[[ EXERCISE MATERIALS open ]]

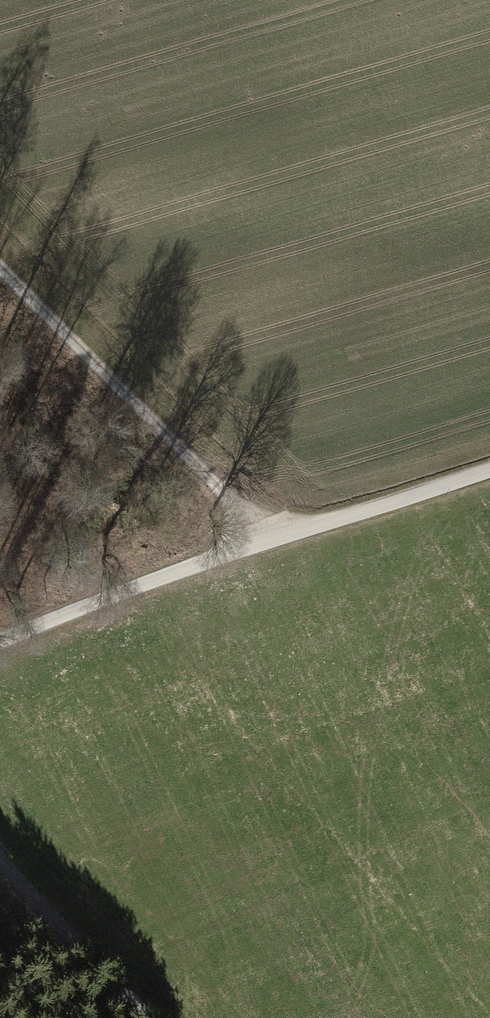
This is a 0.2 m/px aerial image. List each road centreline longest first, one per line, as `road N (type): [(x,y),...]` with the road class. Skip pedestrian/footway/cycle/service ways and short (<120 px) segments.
road 1 (unclassified): [(0,640),(270,539),(489,470)]
road 2 (track): [(270,539),(0,268)]
road 3 (track): [(148,1017),(0,848)]

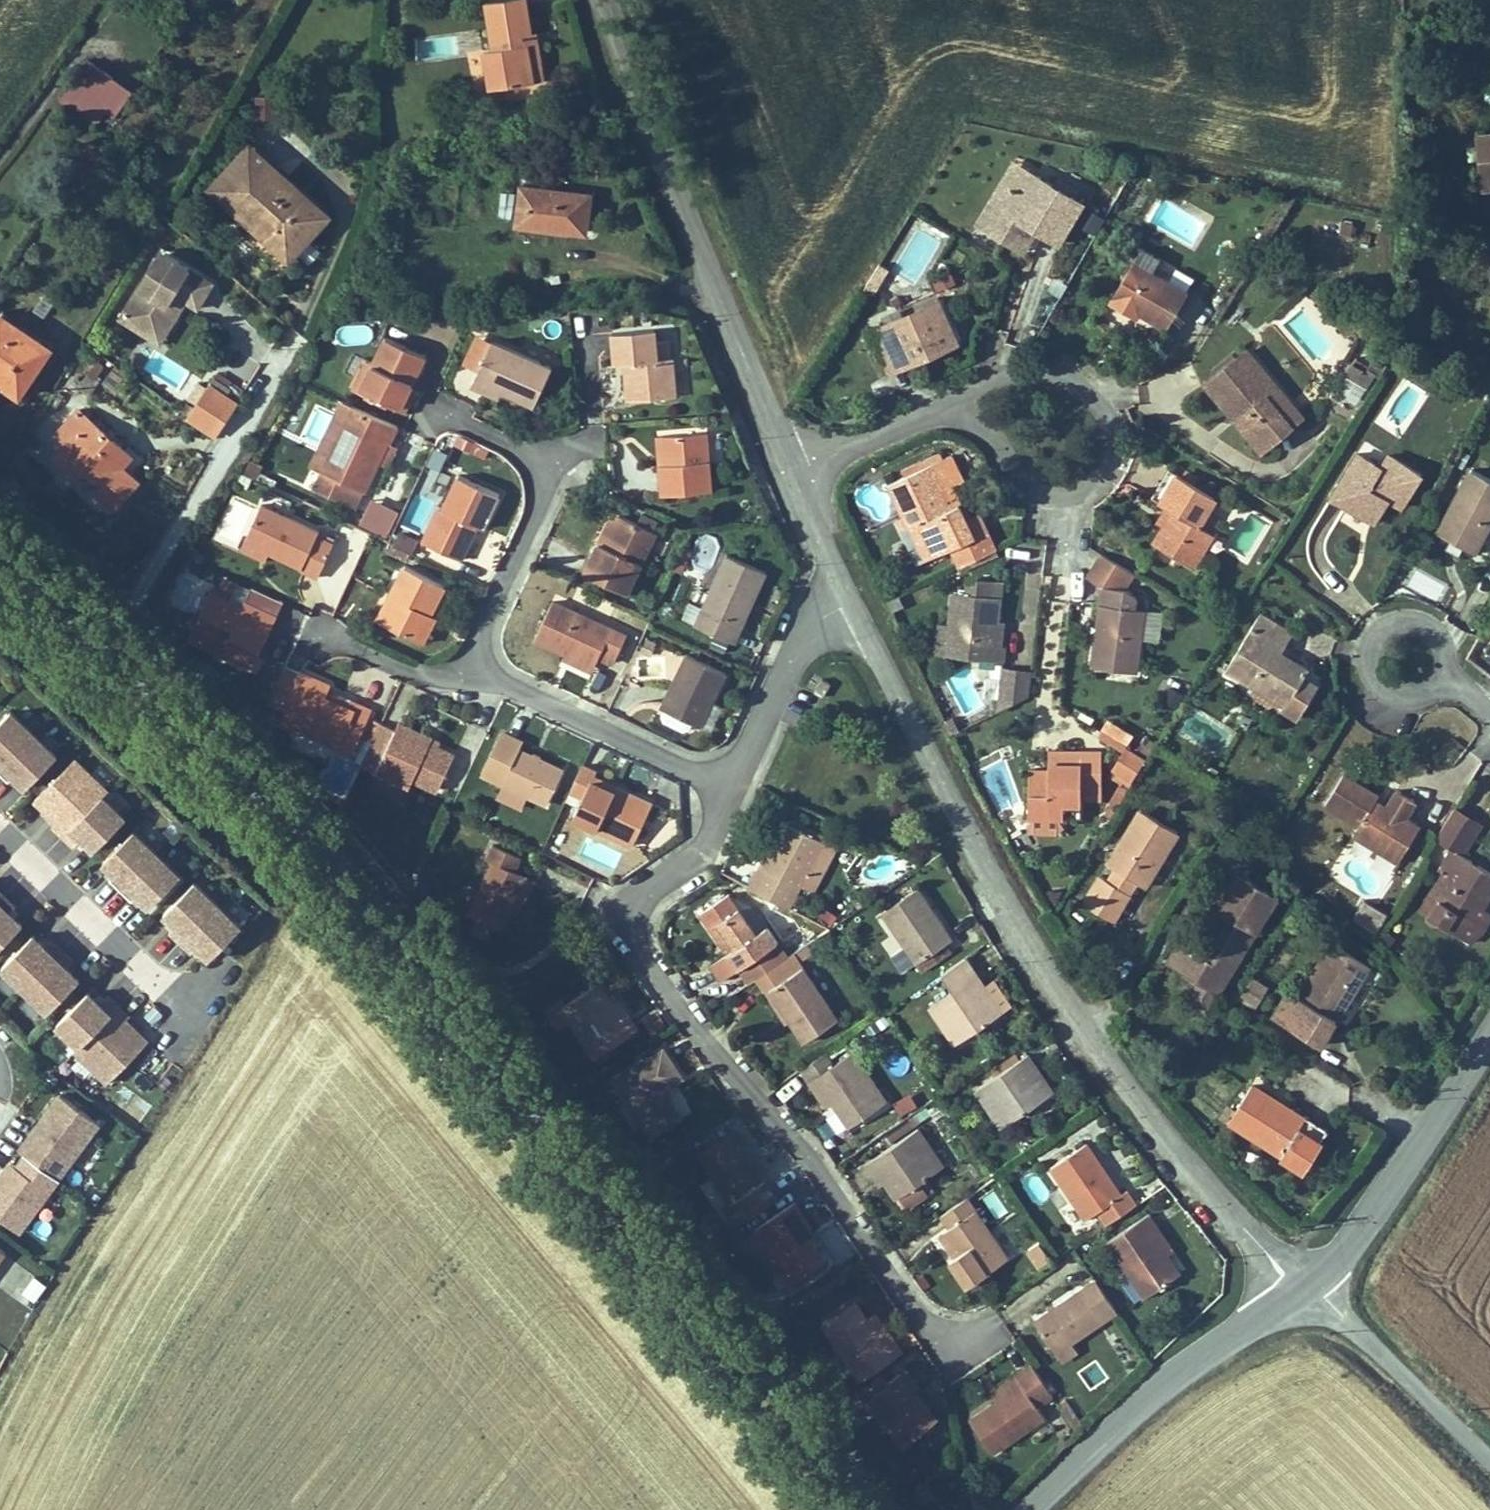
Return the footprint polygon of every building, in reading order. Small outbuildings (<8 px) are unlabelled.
[(480,108),(518,103),(512,54),(520,53),(514,12),(478,17),(483,63),(475,64),(480,108)] [(520,53),(512,54),(518,103),(535,101),(531,73),(528,52),(520,53)] [(65,99),(110,129),(125,105),(81,75),(65,99)] [(275,92),(255,95),(259,122),(279,119),(275,92)] [(1463,148),(1467,204),(1489,203),(1489,146),(1463,148)] [(256,230),(289,260),(315,231),(242,165),(212,199),(251,235),(256,230)] [(1002,187),(989,179),(953,242),(965,249),(1002,187)] [(1061,220),(1002,187),(965,249),(1000,269),(1013,246),(1038,260),(1061,220)] [(212,199),(204,207),(276,274),(289,260),(256,230),(251,235),(212,199)] [(586,215),(544,203),(528,261),(570,273),(586,215)] [(148,293),(162,268),(155,264),(141,289),(148,293)] [(1145,277),(1125,266),(1118,278),(1138,289),(1145,277)] [(193,321),(209,295),(162,268),(148,293),(141,289),(115,333),(141,348),(150,333),(165,341),(176,322),(171,319),(176,310),(193,321)] [(1138,289),(1118,278),(1094,322),(1108,329),(1120,336),(1123,331),(1153,347),(1174,309),(1138,289)] [(176,322),(181,314),(176,310),(171,319),(176,322)] [(916,319),(846,356),(852,368),(884,351),(882,346),(919,326),(916,319)] [(884,351),(852,368),(869,402),(912,380),(940,365),(919,326),(882,346),(884,351)] [(156,357),(165,341),(150,333),(141,348),(156,357)] [(0,334),(0,402),(14,412),(46,366),(0,334)] [(602,377),(611,376),(623,375),(625,407),(642,406),(643,414),(667,413),(666,378),(650,379),(648,345),(600,347),(602,377)] [(1330,384),(1357,400),(1375,368),(1348,353),(1330,384)] [(110,394),(127,375),(103,354),(87,374),(110,394)] [(479,354),(461,395),(487,407),(506,415),(519,421),(537,380),(479,354)] [(355,384),(342,415),(380,433),(392,407),(406,377),(366,358),(355,384)] [(1225,361),(1193,391),(1226,426),(1217,434),(1247,466),(1277,437),(1249,407),(1260,397),(1225,361)] [(623,375),(611,376),(613,416),(643,414),(642,406),(625,407),(623,375)] [(355,384),(343,378),(330,409),(342,415),(355,384)] [(236,407),(209,390),(185,428),(185,429),(212,446),(236,407)] [(487,407),(461,395),(457,402),(484,414),(487,407)] [(1288,427),(1260,397),(1249,407),(1277,437),(1288,427)] [(400,411),(392,407),(380,433),(388,437),(395,422),(400,411)] [(335,427),(323,421),(293,487),(304,493),(335,427)] [(130,474),(127,470),(79,426),(58,449),(68,458),(55,471),(79,493),(86,486),(102,501),(96,509),(112,525),(136,499),(120,484),(130,474)] [(335,427),(304,493),(297,510),(325,523),(332,506),(345,512),(360,480),(369,459),(375,462),(381,448),(335,427)] [(438,483),(449,445),(432,440),(420,479),(419,479),(413,500),(421,502),(417,515),(431,520),(442,484),(438,483)] [(699,449),(655,452),(657,481),(650,482),(651,492),(652,516),(705,511),(699,449)] [(1319,506),(1355,527),(1370,502),(1380,507),(1393,515),(1411,483),(1376,464),(1352,449),(1345,461),(1319,506)] [(655,452),(647,453),(650,482),(657,481),(655,452)] [(375,462),(369,459),(360,480),(371,486),(376,474),(380,465),(375,462)] [(1165,486),(1152,479),(1142,496),(1135,508),(1147,515),(1165,486)] [(1202,509),(1165,486),(1147,515),(1157,521),(1137,554),(1181,581),(1202,547),(1185,537),(1202,509)] [(941,505),(932,488),(871,520),(892,564),(886,567),(902,599),(942,578),(952,596),(984,578),(974,561),(960,569),(960,568),(951,552),(943,538),(931,543),(922,524),(944,511),(941,505)] [(1487,504),(1459,488),(1425,546),(1442,556),(1454,563),(1487,504)] [(471,511),(443,498),(429,527),(425,525),(408,562),(449,581),(466,547),(472,550),(487,519),(471,511)] [(1380,507),(1370,502),(1355,527),(1365,533),(1380,507)] [(244,522),(228,562),(255,574),(256,574),(285,588),(282,596),(302,604),(319,564),(300,556),(303,549),(244,522)] [(400,527),(393,541),(410,550),(417,536),(400,527)] [(619,535),(611,532),(597,563),(604,567),(619,535)] [(604,567),(597,563),(592,561),(586,574),(579,589),(626,610),(653,550),(619,535),(604,567)] [(965,544),(951,552),(960,568),(974,561),(965,544)] [(398,575),(405,561),(384,552),(378,566),(398,575)] [(763,584),(720,564),(690,636),(733,653),(746,621),(763,584)] [(1120,607),(1129,592),(1094,572),(1087,583),(1080,596),(1097,605),(1087,691),(1134,697),(1142,631),(1130,630),(1132,614),(1120,607)] [(364,643),(404,661),(416,632),(427,608),(387,589),(364,643)] [(692,594),(681,616),(692,621),(703,600),(692,594)] [(989,611),(964,608),(953,618),(953,626),(941,625),(935,688),(994,694),(996,678),(991,678),(992,656),(985,655),(989,611)] [(623,651),(547,617),(541,630),(528,657),(589,685),(594,678),(607,684),(623,651)] [(200,618),(183,655),(212,668),(208,679),(241,693),(257,656),(265,638),(235,625),(232,632),(200,618)] [(423,635),(416,632),(404,661),(411,664),(423,635)] [(1217,692),(1256,715),(1263,704),(1283,716),(1276,727),(1275,730),(1293,741),(1314,705),(1294,694),(1299,687),(1274,672),(1284,656),(1247,634),(1217,692)] [(212,668),(183,655),(177,669),(207,681),(208,679),(212,668)] [(722,684),(682,665),(656,721),(698,739),(709,714),(722,684)] [(996,699),(994,740),(1023,722),(1025,701),(996,699)] [(320,713),(290,700),(270,748),(340,780),(359,738),(344,731),(340,737),(315,725),(320,713)] [(1283,716),(1263,704),(1256,715),(1276,727),(1283,716)] [(13,738),(0,725),(0,752),(13,738)] [(13,738),(0,752),(0,786),(7,793),(37,761),(13,738)] [(351,789),(365,795),(371,783),(404,799),(428,809),(443,776),(420,767),(423,761),(400,751),(387,745),(384,750),(372,743),(351,789)] [(1109,776),(1129,785),(1144,754),(1124,744),(1109,776)] [(84,801),(89,796),(55,764),(15,805),(37,827),(34,830),(46,841),(84,801)] [(539,784),(512,772),(495,808),(541,830),(558,794),(539,784)] [(404,799),(371,783),(365,795),(398,810),(404,799)] [(579,783),(568,809),(580,814),(570,837),(628,863),(647,822),(590,796),(593,789),(579,783)] [(1351,798),(1340,792),(1322,823),(1355,841),(1346,858),(1397,886),(1420,844),(1401,834),(1409,819),(1390,808),(1377,832),(1366,826),(1374,811),(1351,798)] [(1055,794),(1039,795),(1039,808),(1020,810),(1022,850),(1059,848),(1058,835),(1076,834),(1074,793),(1055,794)] [(75,855),(107,823),(84,801),(46,841),(55,851),(63,843),(75,855)] [(1435,860),(1449,868),(1436,890),(1445,895),(1456,901),(1453,910),(1433,942),(1457,957),(1473,966),(1489,957),(1489,936),(1486,933),(1489,925),(1489,892),(1461,875),(1478,843),(1454,829),(1435,860)] [(104,898),(139,859),(116,837),(86,869),(98,881),(92,887),(104,898)] [(1100,893),(1110,898),(1102,911),(1093,905),(1079,932),(1098,943),(1109,949),(1124,924),(1131,910),(1132,910),(1140,915),(1172,859),(1134,837),(1100,893)] [(753,881),(741,903),(784,925),(793,907),(807,915),(822,885),(808,878),(819,856),(783,838),(758,884),(753,881)] [(132,913),(162,882),(139,859),(104,898),(114,908),(120,902),(132,913)] [(517,874),(486,861),(479,877),(487,880),(464,932),(495,947),(506,921),(521,927),(532,899),(510,890),(517,874)] [(172,945),(208,907),(183,883),(152,914),(164,926),(159,932),(172,945)] [(1456,901),(1445,895),(1421,936),(1433,942),(1453,910),(1456,901)] [(1353,920),(1380,930),(1388,909),(1361,899),(1353,920)] [(878,928),(901,960),(912,975),(947,949),(937,934),(913,902),(878,928)] [(198,959),(229,927),(208,907),(172,945),(181,953),(186,947),(198,959)] [(1186,973),(1171,998),(1210,1020),(1258,940),(1229,923),(1219,940),(1215,937),(1192,976),(1186,973)] [(748,948),(732,924),(707,941),(725,965),(701,981),(712,997),(770,958),(759,941),(748,948)] [(43,962),(29,948),(23,954),(13,944),(0,959),(0,993),(8,1000),(43,962)] [(901,960),(894,965),(905,980),(912,975),(901,960)] [(28,1019),(57,987),(45,975),(50,969),(43,962),(8,1000),(28,1019)] [(1186,973),(1175,966),(1160,991),(1171,998),(1186,973)] [(1371,992),(1333,967),(1299,1021),(1285,1013),(1273,1032),(1325,1065),(1348,1028),(1371,992)] [(963,968),(939,985),(950,1002),(926,1019),(952,1056),(1001,1022),(988,1004),(963,968)] [(1240,996),(1257,1007),(1270,986),(1253,975),(1240,996)] [(795,984),(763,1006),(782,1034),(799,1058),(832,1035),(795,984)] [(64,1058),(102,1018),(86,1003),(79,1011),(66,999),(37,1032),(64,1058)] [(566,1026),(564,1028),(557,1019),(537,1034),(552,1054),(565,1044),(594,1082),(636,1049),(615,1022),(610,1025),(595,1005),(566,1026)] [(87,1088),(126,1048),(104,1027),(107,1023),(102,1018),(64,1058),(60,1063),(87,1088)] [(1033,1082),(1041,1075),(1032,1063),(977,1102),(1006,1139),(1050,1104),(1033,1082)] [(825,1068),(801,1085),(829,1123),(837,1117),(852,1141),(888,1114),(854,1067),(835,1080),(825,1068)] [(673,1083),(663,1069),(616,1103),(655,1157),(682,1138),(662,1110),(682,1096),(673,1083)] [(1041,1075),(1033,1082),(1050,1104),(1059,1097),(1041,1075)] [(1293,1132),(1247,1101),(1225,1132),(1307,1188),(1318,1172),(1332,1151),(1297,1127),(1293,1132)] [(41,1189),(82,1132),(42,1103),(27,1124),(30,1126),(16,1146),(13,1144),(1,1160),(7,1165),(41,1189)] [(838,1123),(822,1129),(832,1159),(849,1153),(838,1123)] [(16,1146),(30,1126),(27,1124),(13,1144),(16,1146)] [(923,1141),(875,1176),(886,1191),(891,1187),(905,1206),(907,1205),(916,1217),(936,1203),(928,1190),(948,1176),(923,1141)] [(698,1174),(746,1242),(775,1222),(765,1210),(773,1203),(761,1184),(736,1148),(698,1174)] [(1103,1214),(1115,1231),(1144,1209),(1132,1192),(1123,1198),(1107,1177),(1088,1152),(1056,1175),(1090,1222),(1103,1214)] [(41,1189),(7,1165),(0,1175),(0,1240),(3,1242),(41,1189)] [(956,1242),(951,1246),(965,1265),(956,1272),(951,1275),(969,1300),(1015,1268),(974,1210),(947,1229),(956,1242)] [(1166,1235),(1155,1218),(1114,1248),(1151,1302),(1186,1278),(1160,1240),(1166,1235)] [(813,1246),(798,1224),(757,1253),(793,1305),(827,1281),(806,1251),(813,1246)] [(1038,1269),(1052,1260),(1040,1240),(1025,1249),(1038,1269)] [(951,1246),(942,1252),(956,1272),(965,1265),(951,1246)] [(29,1309),(48,1285),(8,1253),(0,1263),(0,1286),(29,1309)] [(1042,1333),(1065,1364),(1081,1352),(1127,1318),(1105,1287),(1052,1325),(1042,1333)] [(877,1347),(857,1318),(822,1342),(850,1384),(863,1402),(899,1378),(886,1359),(877,1347)] [(1081,1352),(1065,1364),(1071,1372),(1087,1361),(1081,1352)] [(1039,1381),(1023,1391),(1032,1405),(1003,1425),(980,1441),(1003,1471),(1053,1435),(1045,1424),(1061,1413),(1039,1381)] [(889,1386),(864,1407),(874,1419),(898,1398),(889,1386)] [(1014,1398),(995,1411),(1003,1425),(1032,1405),(1023,1391),(1014,1398)] [(923,1415),(904,1393),(898,1398),(874,1419),(872,1420),(911,1467),(944,1440),(923,1415)]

[[ EXERCISE MATERIALS closed ]]

TRY IT:
Copy out every line from the material above in which the word "track" appears.

REPLY:
road 2 (track): [(270,539),(0,268)]
road 3 (track): [(148,1017),(0,848)]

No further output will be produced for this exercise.